Exercise description: Please restate word for word the lines from the top of the entries through the line that contains "yellow pear: 2 -> 3", and do not include any pictures.

[Coordinate-based change listings]
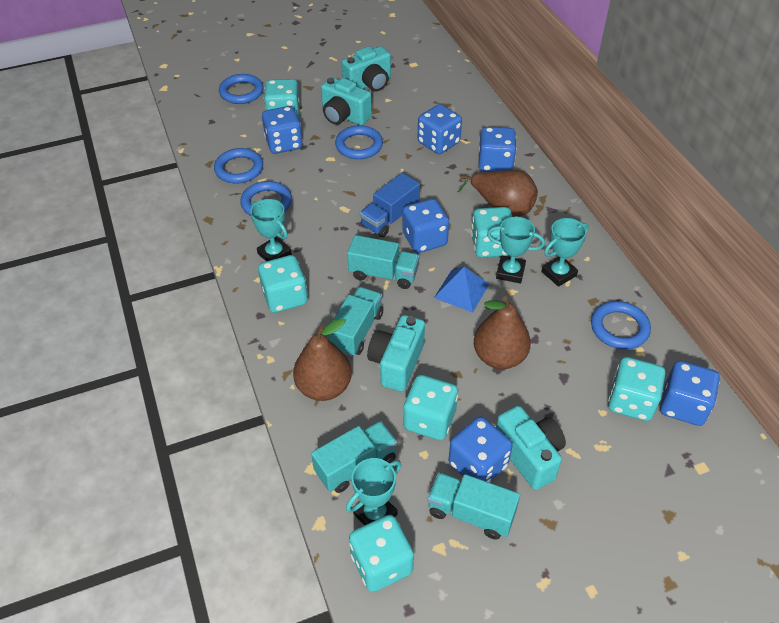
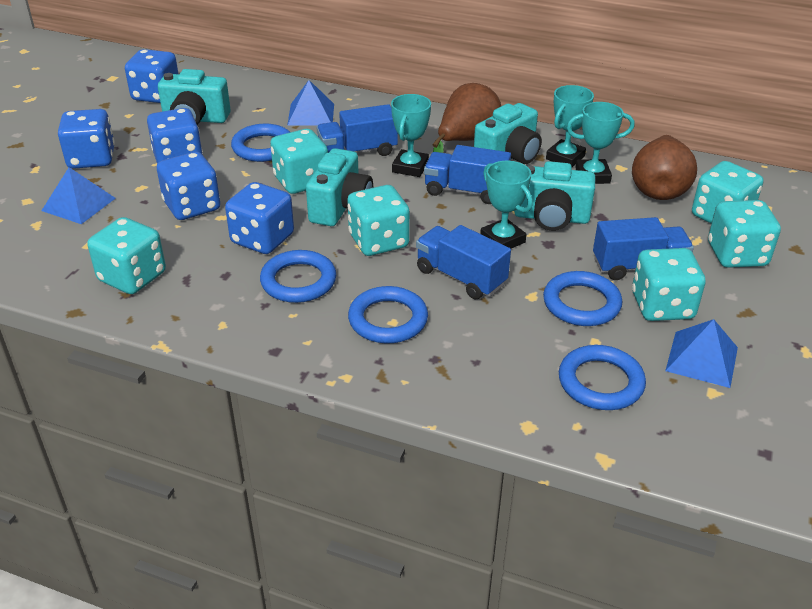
blue dice: 6 -> 5
blue pyramid: 1 -> 3
blue truck: 1 -> 4
brown pear: 3 -> 2
turquoise truck: 4 -> 0

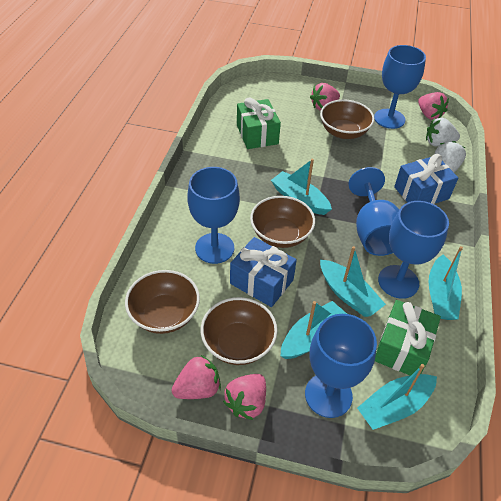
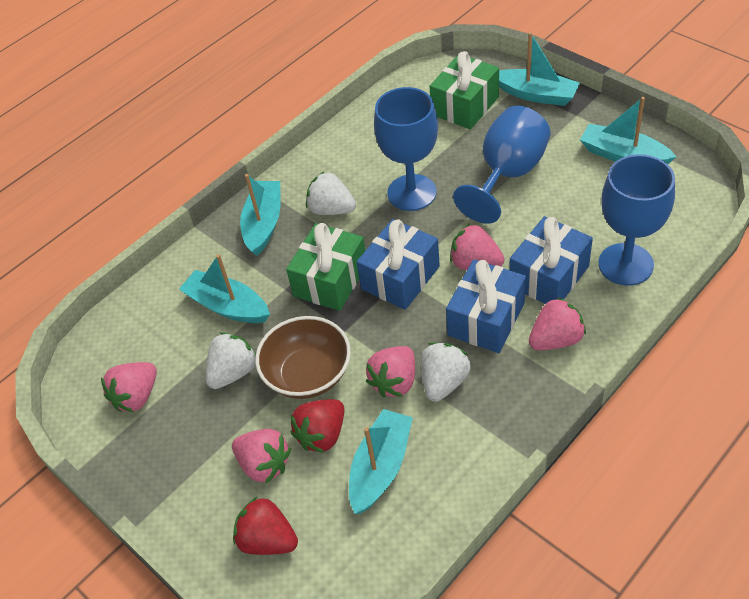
blue gift: 2 -> 3
blue goblet: 5 -> 3
brown bowl: 4 -> 1
pink strawberry: 4 -> 5
red strawberry: 0 -> 2
white strawberry: 2 -> 3

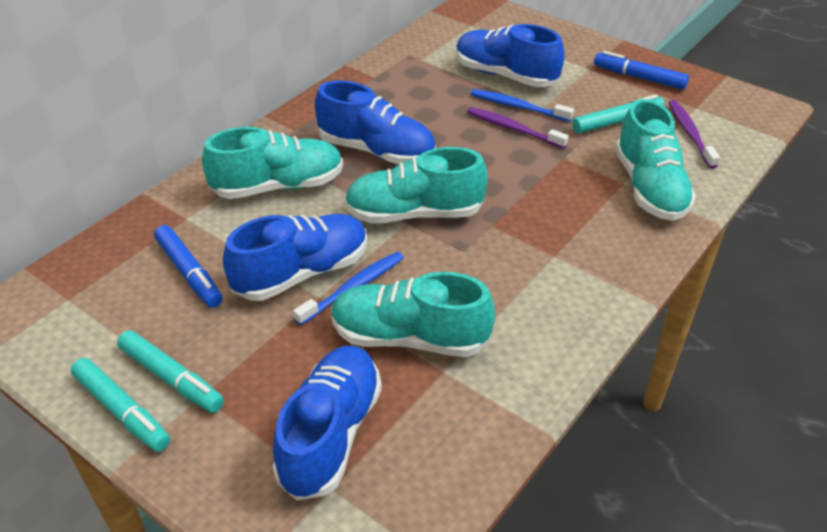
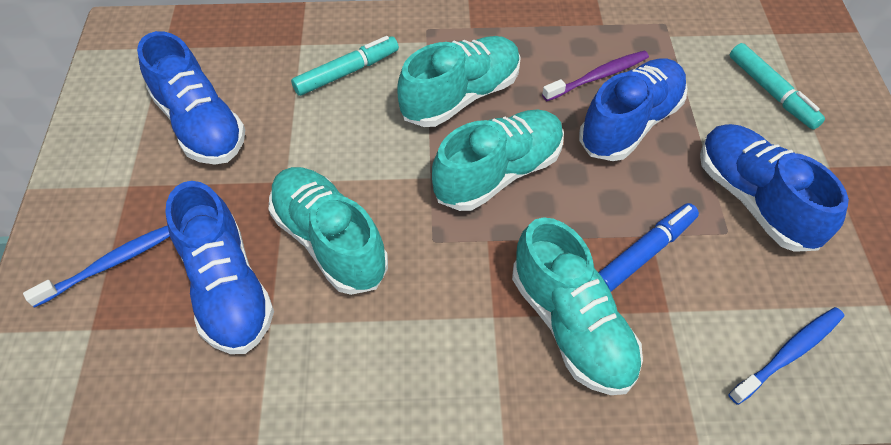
blue marker: 2 -> 1
purple toothbrush: 2 -> 1
turquoise marker: 3 -> 2

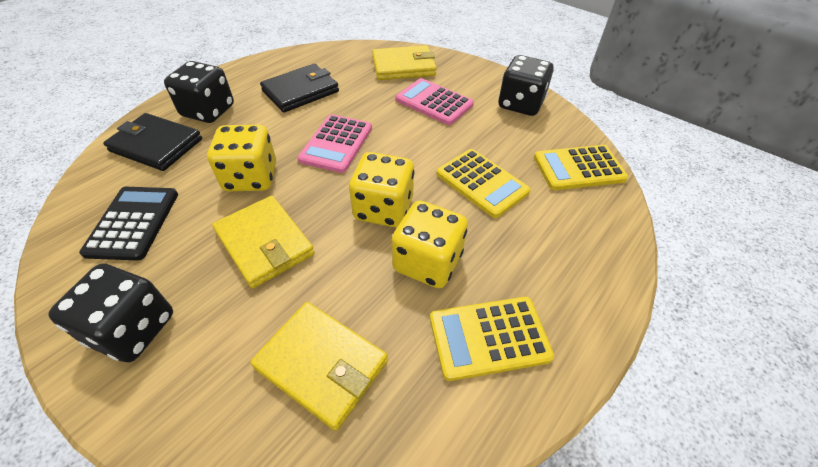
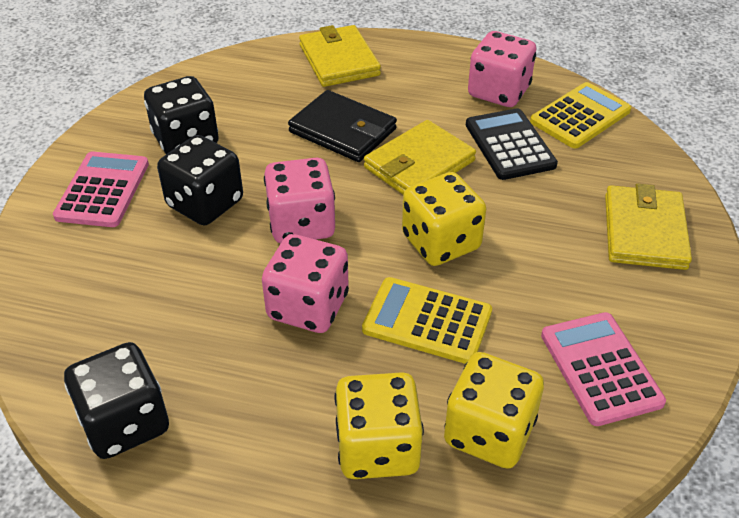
black wallet: 2 -> 1
pink dice: 0 -> 3
yellow calculator: 3 -> 2

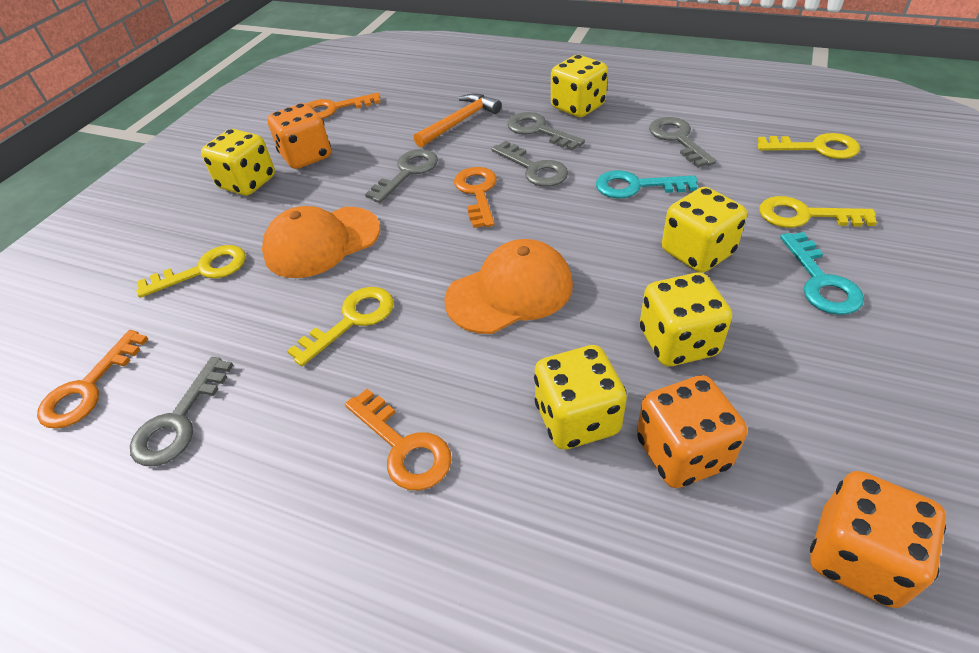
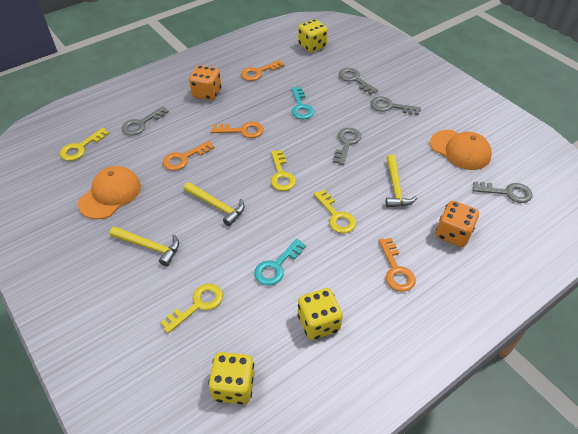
orange dice: 3 -> 2
orange hammer: 1 -> 0
yellow dice: 5 -> 3
yellow hammer: 0 -> 3

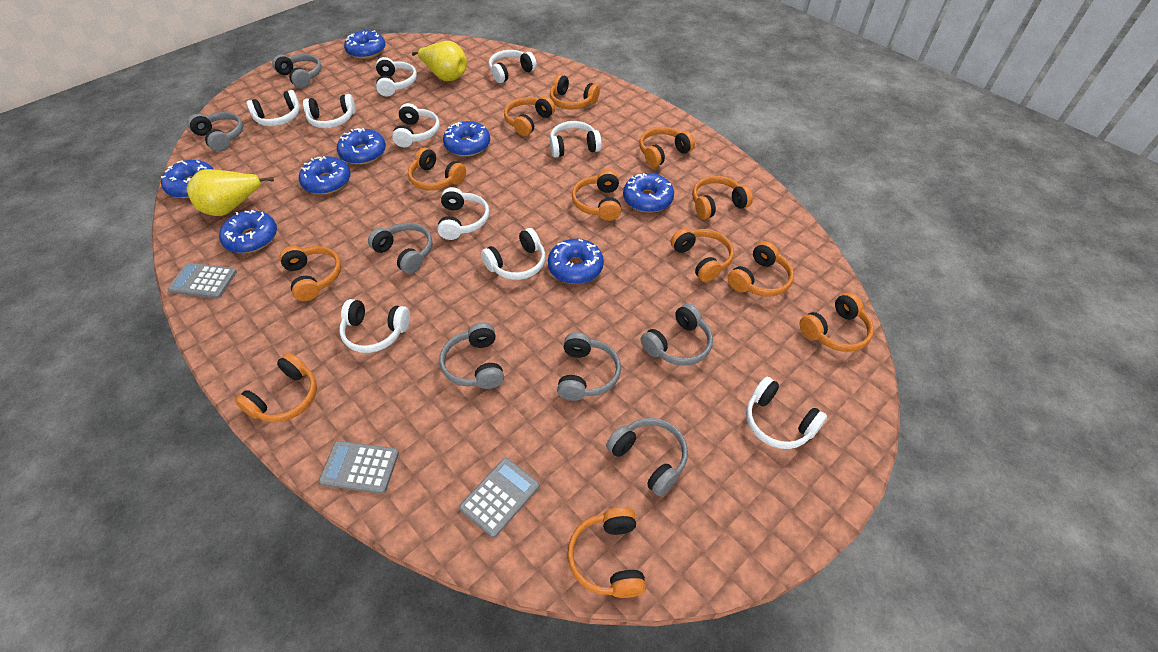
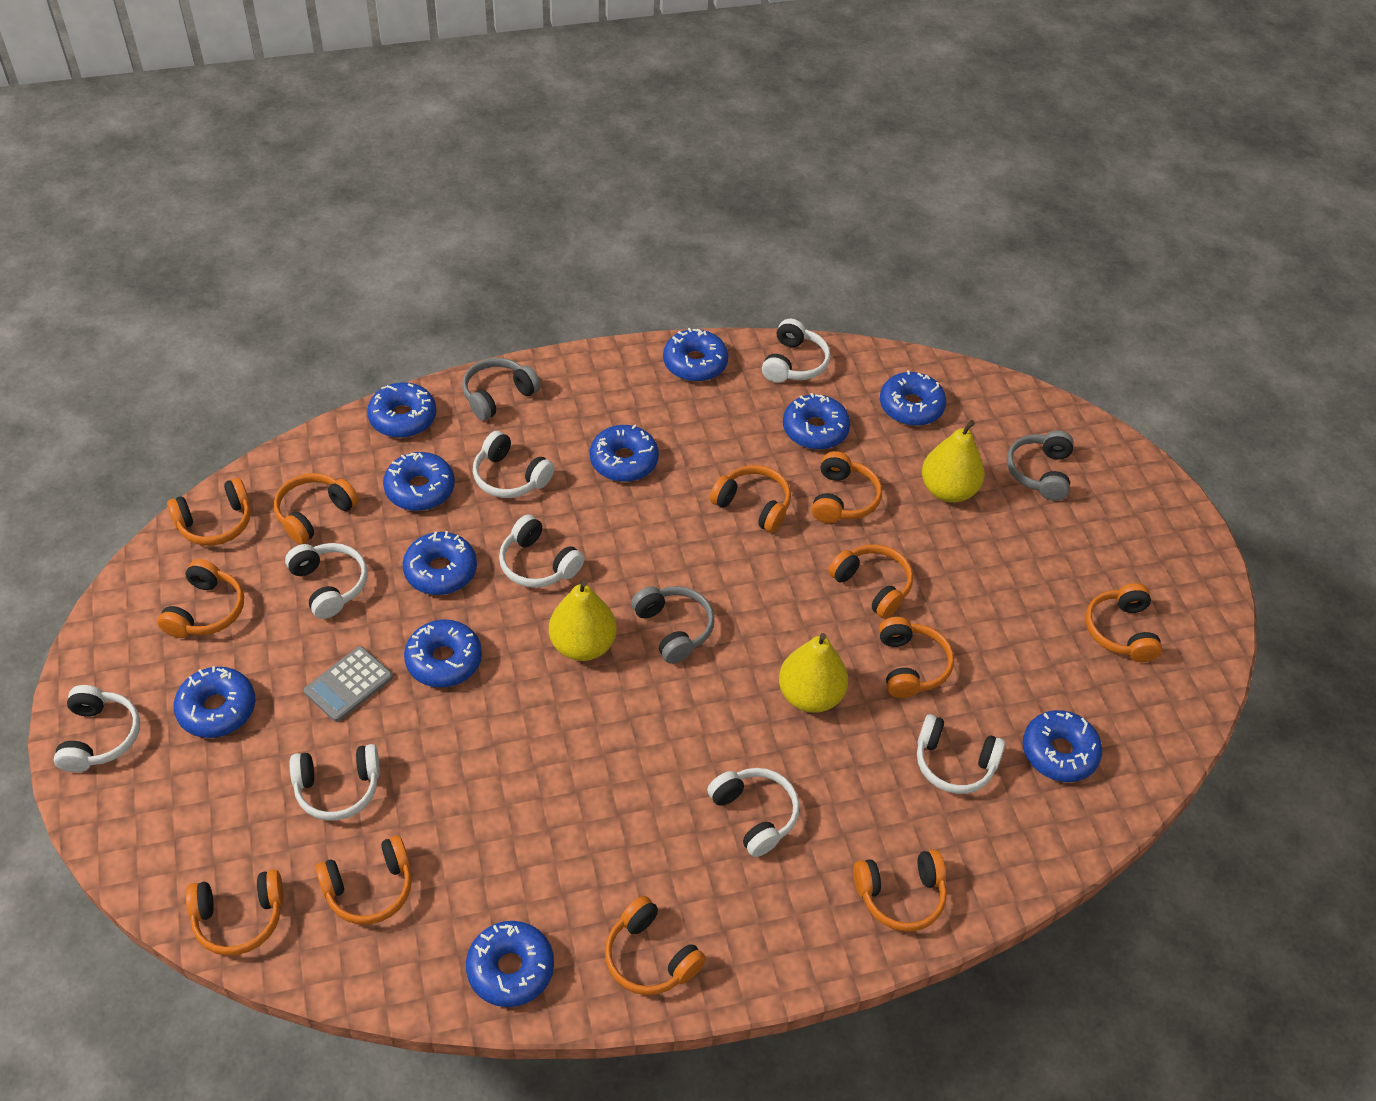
blue donut: 8 -> 11
grey calculator: 3 -> 1
grey headphones: 7 -> 3
white headphones: 10 -> 8
yellow pear: 2 -> 3

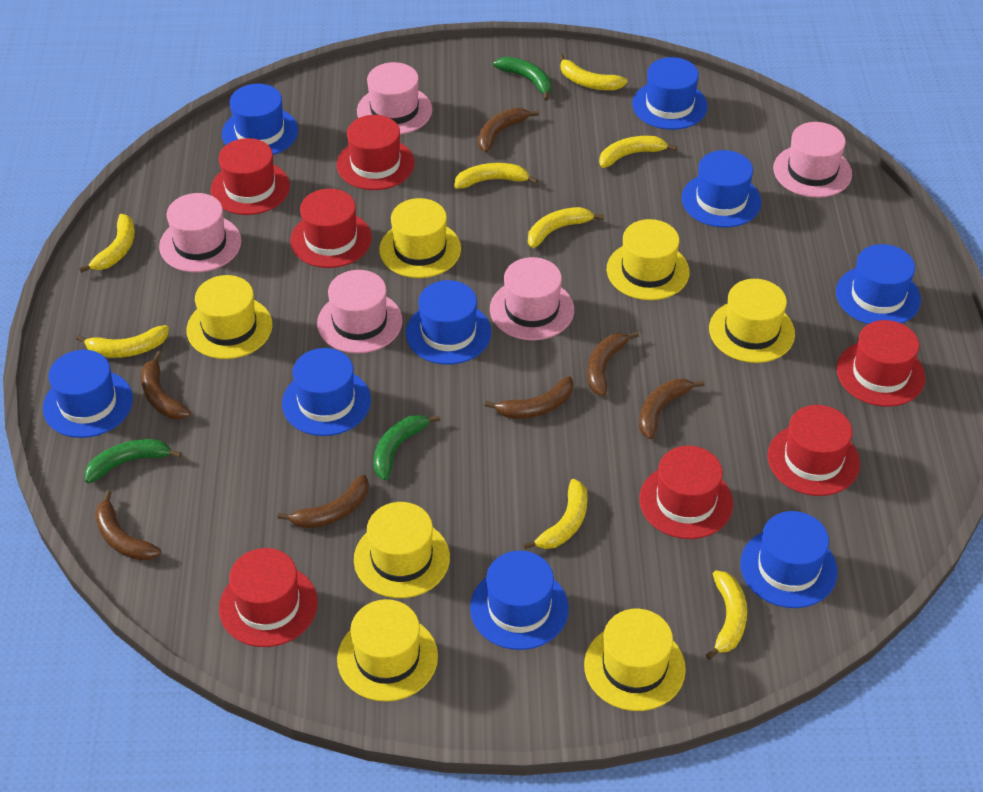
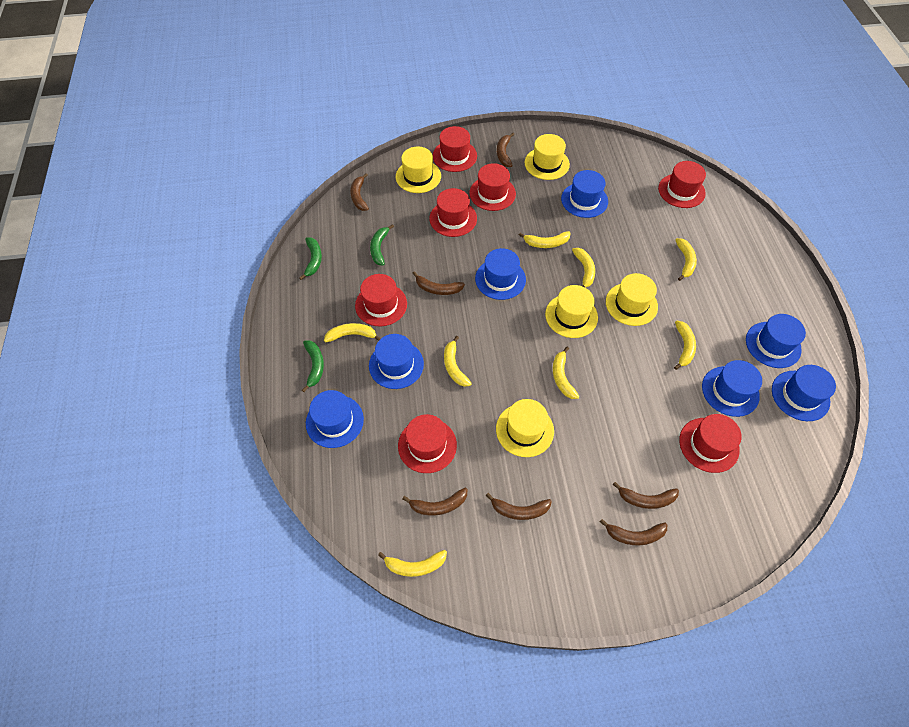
blue hat: 9 -> 7
pink hat: 5 -> 0
yellow hat: 7 -> 5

Expected output:
blue dice: 6 -> 5
blue pyramid: 1 -> 3
blue truck: 1 -> 4
brown pear: 3 -> 2
turquoise truck: 4 -> 0

blue gift: 2 -> 3
blue goblet: 5 -> 3
brown bowl: 4 -> 1
pink strawberry: 4 -> 5
red strawberry: 0 -> 2
white strawberry: 2 -> 3

blue marker: 2 -> 1
purple toothbrush: 2 -> 1
turquoise marker: 3 -> 2

black wallet: 2 -> 1
pink dice: 0 -> 3
yellow calculator: 3 -> 2

orange dice: 3 -> 2
orange hammer: 1 -> 0
yellow dice: 5 -> 3
yellow hammer: 0 -> 3

blue donut: 8 -> 11
grey calculator: 3 -> 1
grey headphones: 7 -> 3
white headphones: 10 -> 8
yellow pear: 2 -> 3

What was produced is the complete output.